> [Work item]:
The reply should consist of one number, the count of lines below in which the word "slope" appears.

Object correspondence data:
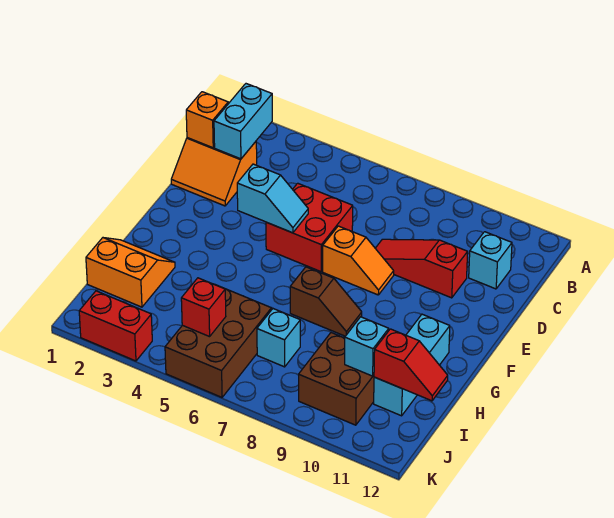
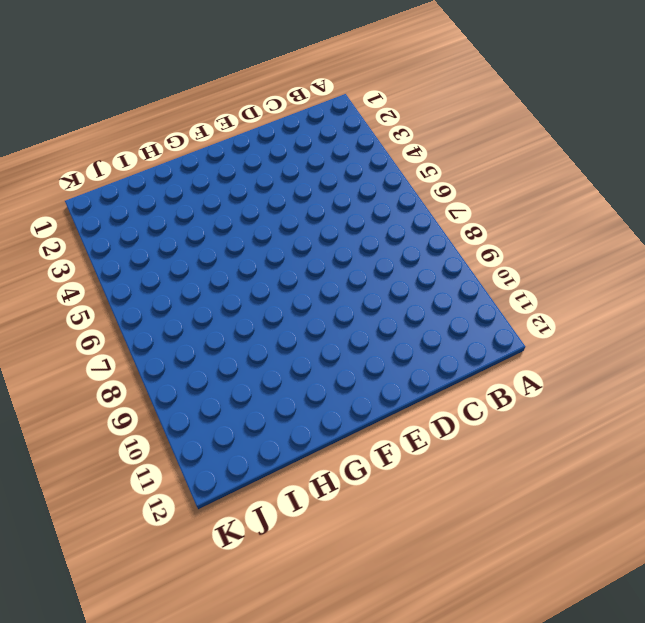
none -> orange slope C1:D2 level 1 top C
none -> cyan brick C11 level 1
none -> red brick D5:E6 level 1

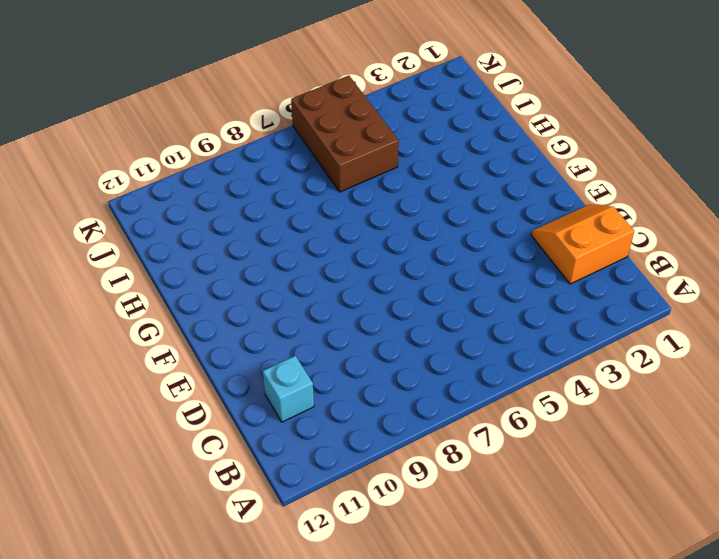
none -> red brick D5:E6 level 1
none -> red slope D8:D10 level 1 top 10
none -> orange slope E7:E8 level 1 top 7

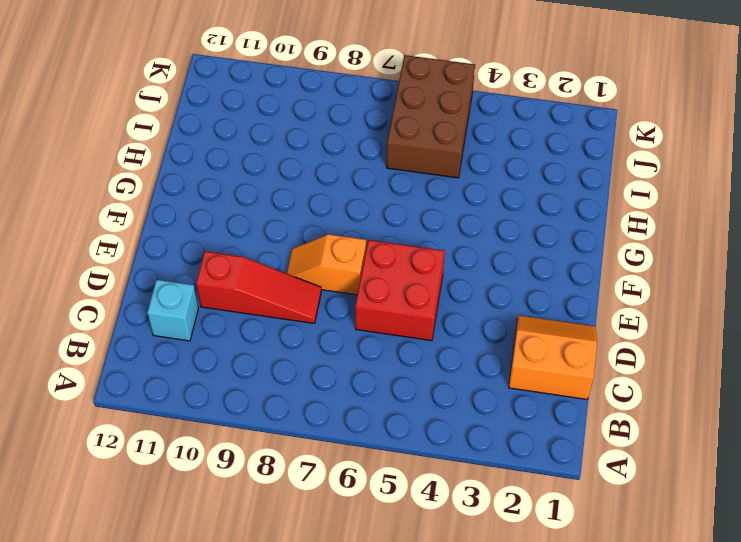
none -> brown slope G7:G8 level 1 top 7
none -> cyan brick G11:I11 level 1
none -> orange slope H1:I2 level 1 top I

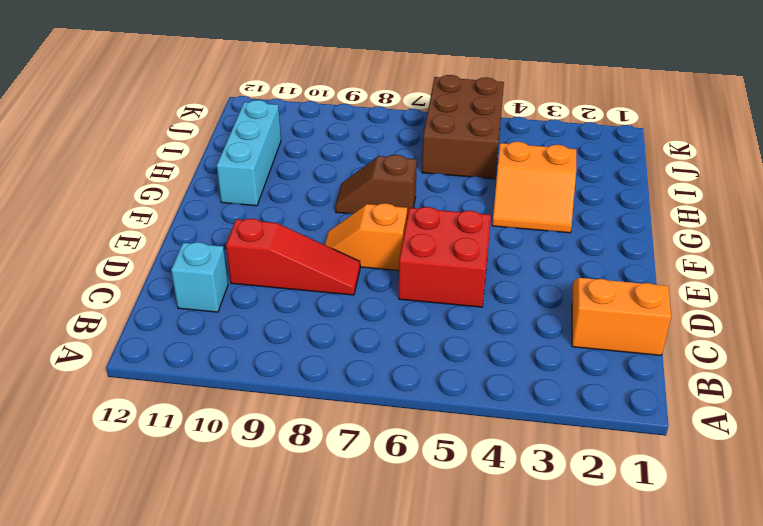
orange slope G3:H4 level 1 top H -> orange slope H1:I2 level 1 top I
none -> cyan brick I7 level 1
none -> brown brick I9:J10 level 1
none -> red brick K2:K3 level 1

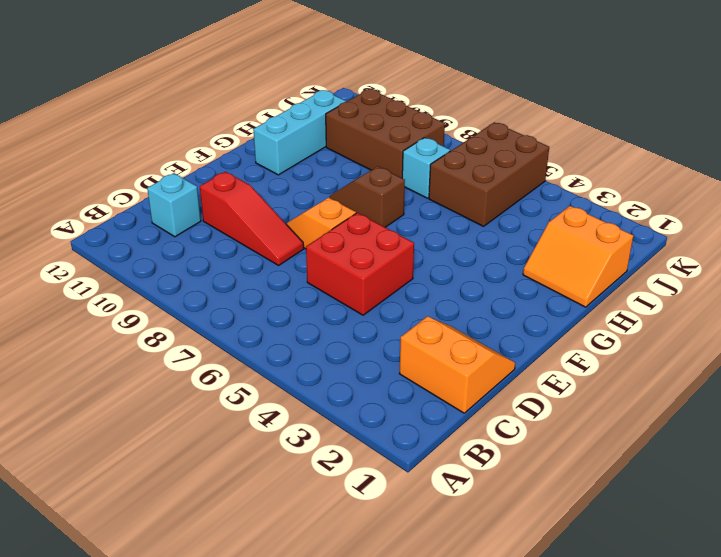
brown brick I8:J10 level 1 -> brown brick I9:J10 level 1
none -> red brick K2:K3 level 1
none -> cyan brick B2:C2 level 2
none -> orange brick C1 level 2

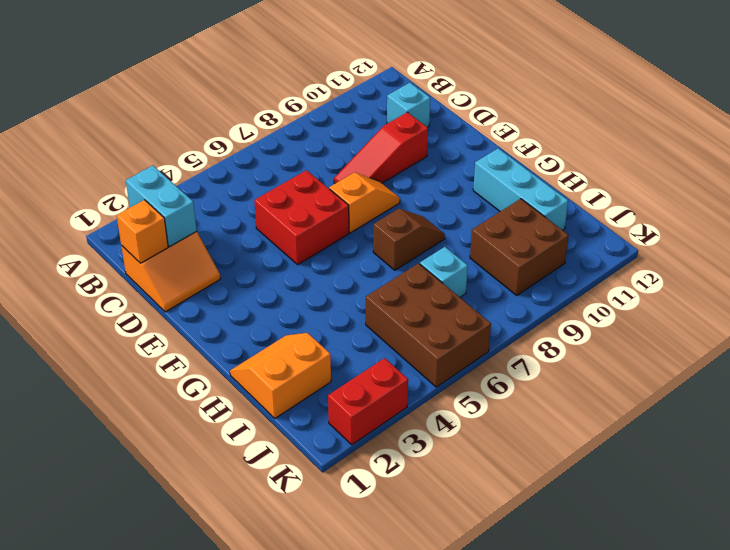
none -> cyan slope E4:E5 level 2 top 4
none -> cyan brick I10 level 2
none -> red slope I11:I12 level 2 top 11

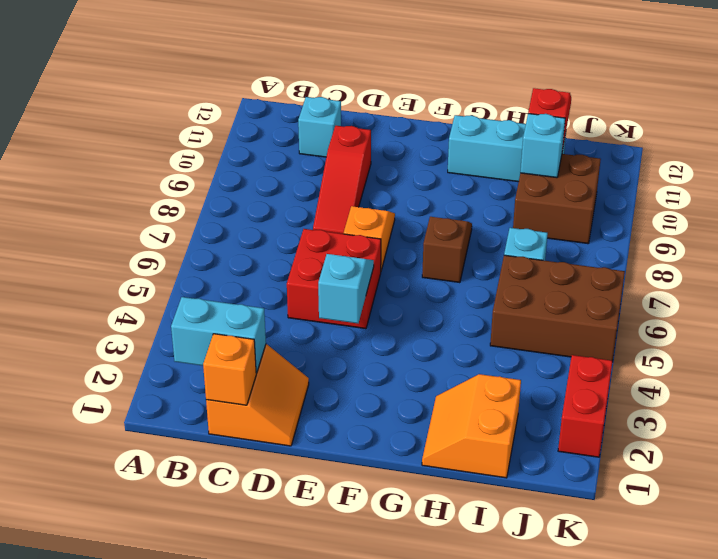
none -> red brick J5 level 2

> [Exercise result]:
8